What is being asked
Note the line containing "U2 pin IN: +5V -> N30"; from it through the last line below, give only those lines again, exactly, both ends included, skipping pictures.

Saved entries:
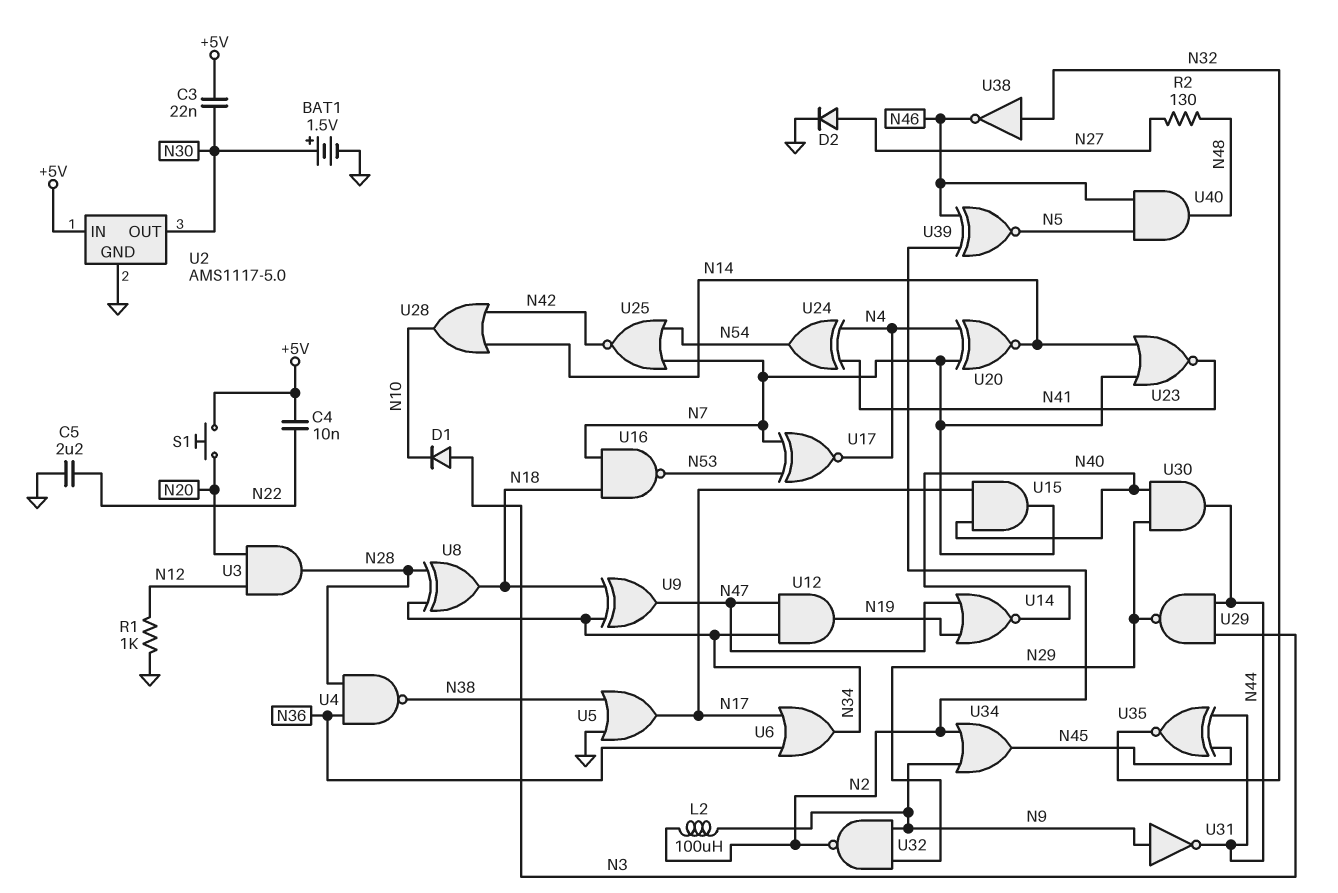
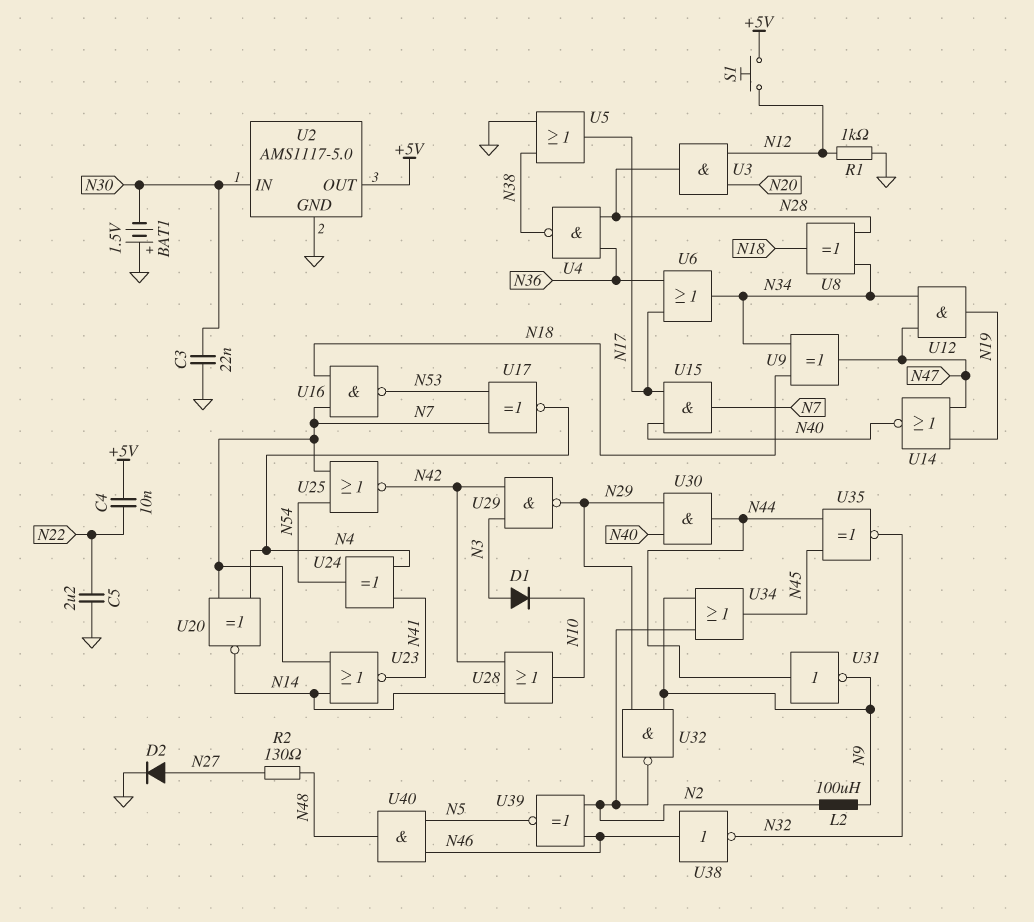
BAT1: 1.5V (plus N30, minus GND) -> 1.5V (plus GND, minus N30)
C3: 22nF (+5V, N30) -> 22nF (GND, N30)
S1: button (+5V, N20) -> button (+5V, N12)
U2 pin IN: +5V -> N30
U2 pin OUT: N30 -> +5V
U29: NAND (in N3, in N44, out N29) -> NAND (in N3, in N42, out N29)
U31: NOT (in N9, out N44) -> NOT (in N44, out N9)
U38: NOT (in N32, out N46) -> NOT (in N46, out N32)

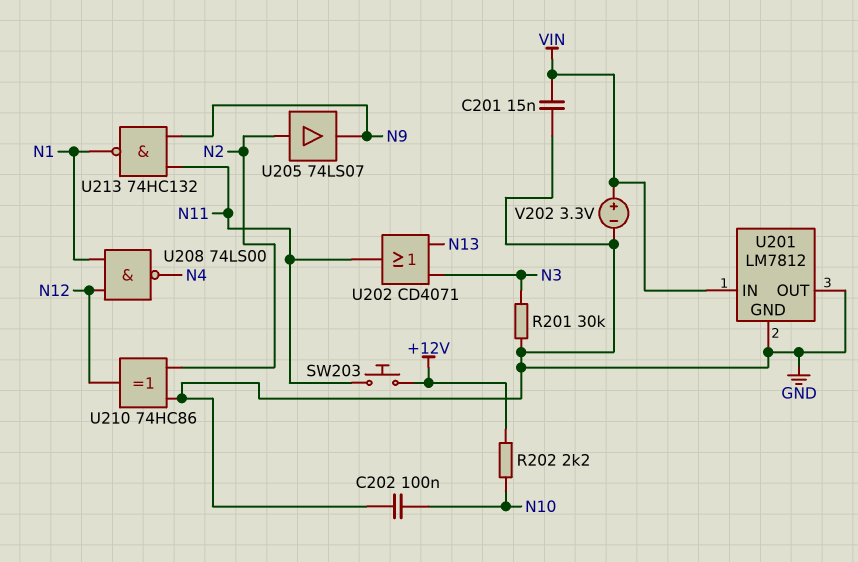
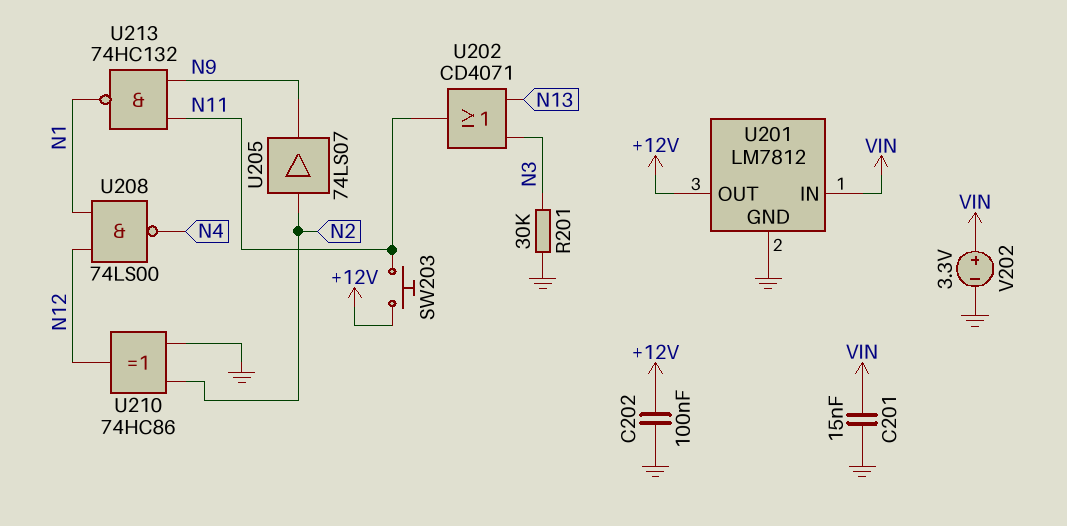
C202: 100nF (GND, N10) -> 100nF (+12V, GND)
R202: 2.2k (+12V, N10) -> none
U201 pin OUT: GND -> +12V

Solved exercise
U2 pin IN: +5V -> N30
U2 pin OUT: N30 -> +5V
U29: NAND (in N3, in N44, out N29) -> NAND (in N3, in N42, out N29)
U31: NOT (in N9, out N44) -> NOT (in N44, out N9)
U38: NOT (in N32, out N46) -> NOT (in N46, out N32)

C202: 100nF (GND, N10) -> 100nF (+12V, GND)
R202: 2.2k (+12V, N10) -> none
U201 pin OUT: GND -> +12V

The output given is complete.